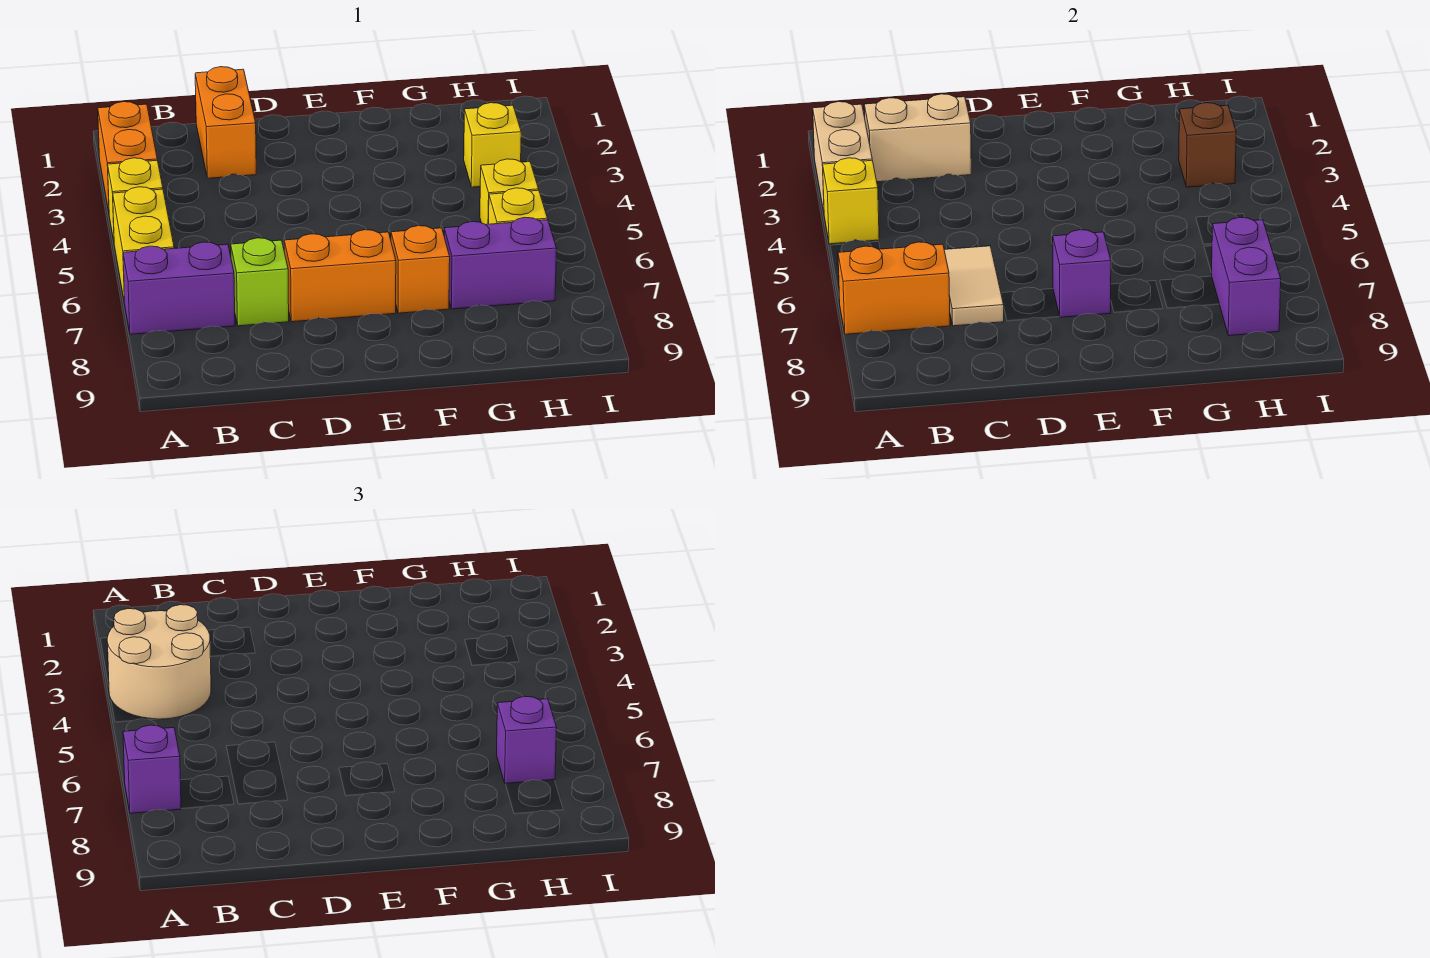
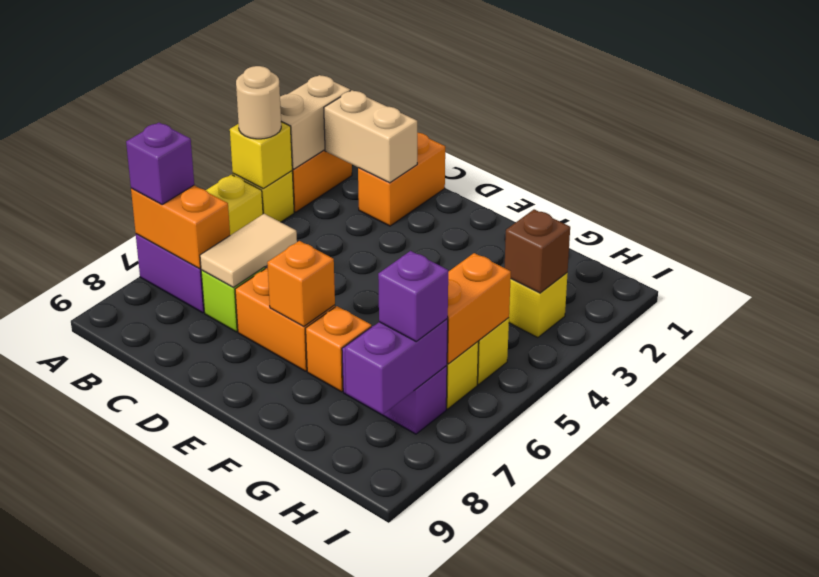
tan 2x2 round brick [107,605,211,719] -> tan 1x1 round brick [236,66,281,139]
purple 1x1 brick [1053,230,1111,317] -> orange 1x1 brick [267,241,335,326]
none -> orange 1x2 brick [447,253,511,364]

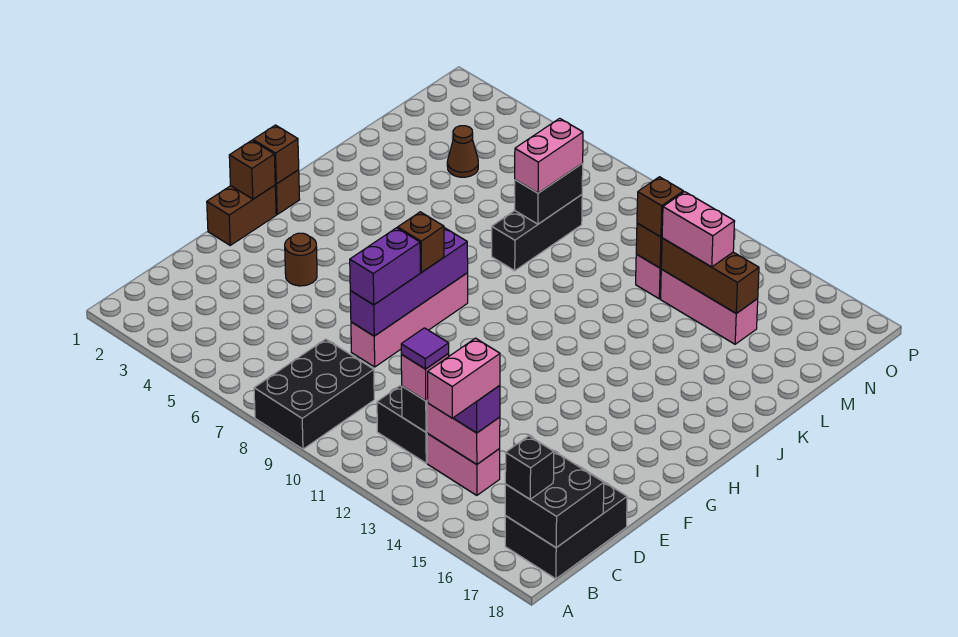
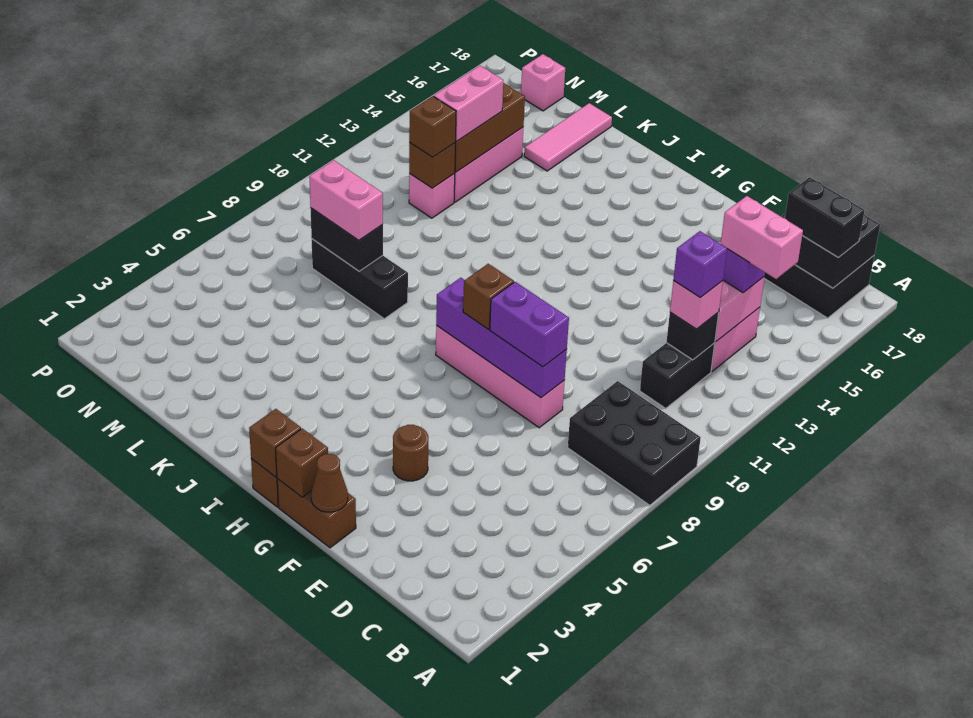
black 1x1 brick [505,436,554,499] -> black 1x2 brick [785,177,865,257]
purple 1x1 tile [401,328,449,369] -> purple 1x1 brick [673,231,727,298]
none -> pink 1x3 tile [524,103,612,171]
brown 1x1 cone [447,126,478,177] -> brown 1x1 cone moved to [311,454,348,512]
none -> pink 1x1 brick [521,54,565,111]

→ Your assignment
Output each entry above word for word. The pictures stay out.

→ Written solution
tan 2x2 round brick [107,605,211,719] -> tan 1x1 round brick [236,66,281,139]
purple 1x1 brick [1053,230,1111,317] -> orange 1x1 brick [267,241,335,326]
none -> orange 1x2 brick [447,253,511,364]

black 1x1 brick [505,436,554,499] -> black 1x2 brick [785,177,865,257]
purple 1x1 tile [401,328,449,369] -> purple 1x1 brick [673,231,727,298]
none -> pink 1x3 tile [524,103,612,171]
brown 1x1 cone [447,126,478,177] -> brown 1x1 cone moved to [311,454,348,512]
none -> pink 1x1 brick [521,54,565,111]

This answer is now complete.